What is required. Reproduce only the items between the line holding "Between point (709, 458)" and the line holding "Is green leafy palm tree at right above shiny", inclusive, changing every "shiny blue tie" to "glossy blue tie" and leaving all else the same.

▼

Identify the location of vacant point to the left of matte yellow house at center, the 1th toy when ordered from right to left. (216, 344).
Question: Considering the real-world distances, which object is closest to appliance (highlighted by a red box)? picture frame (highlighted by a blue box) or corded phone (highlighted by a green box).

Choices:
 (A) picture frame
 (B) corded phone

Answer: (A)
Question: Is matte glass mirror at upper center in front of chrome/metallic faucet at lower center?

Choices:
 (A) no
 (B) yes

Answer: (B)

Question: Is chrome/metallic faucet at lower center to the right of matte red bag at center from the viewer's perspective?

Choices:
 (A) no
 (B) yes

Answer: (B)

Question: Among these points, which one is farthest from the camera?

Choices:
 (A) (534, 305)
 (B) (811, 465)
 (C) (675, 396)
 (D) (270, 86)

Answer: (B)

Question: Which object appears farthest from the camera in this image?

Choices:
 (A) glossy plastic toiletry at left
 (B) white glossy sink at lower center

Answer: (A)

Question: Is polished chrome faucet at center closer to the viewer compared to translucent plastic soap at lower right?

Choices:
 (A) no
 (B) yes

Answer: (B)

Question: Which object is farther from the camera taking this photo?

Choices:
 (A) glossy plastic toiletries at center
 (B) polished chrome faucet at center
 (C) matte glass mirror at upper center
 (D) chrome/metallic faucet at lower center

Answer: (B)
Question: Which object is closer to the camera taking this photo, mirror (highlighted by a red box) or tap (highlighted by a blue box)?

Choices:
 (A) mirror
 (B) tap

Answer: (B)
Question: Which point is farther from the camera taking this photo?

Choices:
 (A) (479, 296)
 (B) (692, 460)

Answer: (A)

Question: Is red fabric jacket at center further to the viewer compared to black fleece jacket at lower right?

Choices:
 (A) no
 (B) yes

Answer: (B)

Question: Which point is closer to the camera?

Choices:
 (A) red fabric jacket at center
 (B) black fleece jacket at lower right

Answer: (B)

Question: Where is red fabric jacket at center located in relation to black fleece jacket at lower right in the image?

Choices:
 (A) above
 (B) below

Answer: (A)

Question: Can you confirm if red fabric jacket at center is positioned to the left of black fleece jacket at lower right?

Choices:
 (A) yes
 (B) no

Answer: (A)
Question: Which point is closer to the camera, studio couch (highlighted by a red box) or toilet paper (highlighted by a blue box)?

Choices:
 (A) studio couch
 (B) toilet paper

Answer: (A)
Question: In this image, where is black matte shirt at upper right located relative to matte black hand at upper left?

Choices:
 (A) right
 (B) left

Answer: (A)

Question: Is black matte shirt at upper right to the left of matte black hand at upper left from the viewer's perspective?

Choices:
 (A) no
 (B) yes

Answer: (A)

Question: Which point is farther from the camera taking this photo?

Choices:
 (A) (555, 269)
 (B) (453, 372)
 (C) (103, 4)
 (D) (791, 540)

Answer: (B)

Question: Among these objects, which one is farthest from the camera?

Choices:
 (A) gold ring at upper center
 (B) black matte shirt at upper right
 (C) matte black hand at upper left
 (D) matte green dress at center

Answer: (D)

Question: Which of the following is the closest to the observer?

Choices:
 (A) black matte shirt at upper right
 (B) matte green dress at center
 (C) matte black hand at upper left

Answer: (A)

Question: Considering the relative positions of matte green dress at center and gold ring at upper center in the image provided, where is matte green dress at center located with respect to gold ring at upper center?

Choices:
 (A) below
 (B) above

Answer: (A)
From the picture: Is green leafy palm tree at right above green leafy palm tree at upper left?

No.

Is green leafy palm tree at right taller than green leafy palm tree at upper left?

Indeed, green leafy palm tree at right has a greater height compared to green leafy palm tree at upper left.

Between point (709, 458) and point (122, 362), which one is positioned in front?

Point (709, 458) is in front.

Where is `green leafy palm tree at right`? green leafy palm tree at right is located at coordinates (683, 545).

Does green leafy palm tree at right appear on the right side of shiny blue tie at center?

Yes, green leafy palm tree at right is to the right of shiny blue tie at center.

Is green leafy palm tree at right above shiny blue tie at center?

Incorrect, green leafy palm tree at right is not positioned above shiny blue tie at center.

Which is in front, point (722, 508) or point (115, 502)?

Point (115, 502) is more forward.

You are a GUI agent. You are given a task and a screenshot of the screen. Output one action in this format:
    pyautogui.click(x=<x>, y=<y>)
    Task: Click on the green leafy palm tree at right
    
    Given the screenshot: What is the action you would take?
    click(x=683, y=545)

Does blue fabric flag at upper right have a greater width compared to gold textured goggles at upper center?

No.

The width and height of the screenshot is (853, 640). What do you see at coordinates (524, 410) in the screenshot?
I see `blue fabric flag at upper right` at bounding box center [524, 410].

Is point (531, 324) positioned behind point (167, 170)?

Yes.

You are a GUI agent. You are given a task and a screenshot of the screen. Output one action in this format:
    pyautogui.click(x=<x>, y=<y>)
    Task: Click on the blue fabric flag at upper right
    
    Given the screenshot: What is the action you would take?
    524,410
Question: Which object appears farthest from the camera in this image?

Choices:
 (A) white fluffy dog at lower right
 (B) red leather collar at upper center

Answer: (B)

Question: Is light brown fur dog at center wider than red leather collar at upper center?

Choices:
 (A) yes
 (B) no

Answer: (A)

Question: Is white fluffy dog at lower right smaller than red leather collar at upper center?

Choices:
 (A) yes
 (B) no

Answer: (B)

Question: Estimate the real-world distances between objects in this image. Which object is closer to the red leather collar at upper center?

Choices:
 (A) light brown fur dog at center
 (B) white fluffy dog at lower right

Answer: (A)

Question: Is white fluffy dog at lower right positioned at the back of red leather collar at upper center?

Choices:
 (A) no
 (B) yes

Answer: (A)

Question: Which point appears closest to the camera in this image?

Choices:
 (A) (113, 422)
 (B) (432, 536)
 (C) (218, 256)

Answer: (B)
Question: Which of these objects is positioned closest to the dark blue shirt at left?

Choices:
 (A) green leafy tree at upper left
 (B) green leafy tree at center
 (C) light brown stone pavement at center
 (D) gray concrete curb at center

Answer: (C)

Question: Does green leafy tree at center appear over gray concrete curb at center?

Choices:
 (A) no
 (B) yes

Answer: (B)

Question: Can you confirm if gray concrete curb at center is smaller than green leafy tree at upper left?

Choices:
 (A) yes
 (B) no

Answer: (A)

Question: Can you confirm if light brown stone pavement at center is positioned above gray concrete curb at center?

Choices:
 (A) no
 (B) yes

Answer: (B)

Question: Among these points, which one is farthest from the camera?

▲

Correct result.
Between point (709, 458) and point (122, 362), which one is positioned in front?

Point (709, 458) is in front.

Where is `green leafy palm tree at right`? green leafy palm tree at right is located at coordinates (683, 545).

Does green leafy palm tree at right appear on the right side of glossy blue tie at center?

Yes, green leafy palm tree at right is to the right of glossy blue tie at center.

Is green leafy palm tree at right above glossy blue tie at center?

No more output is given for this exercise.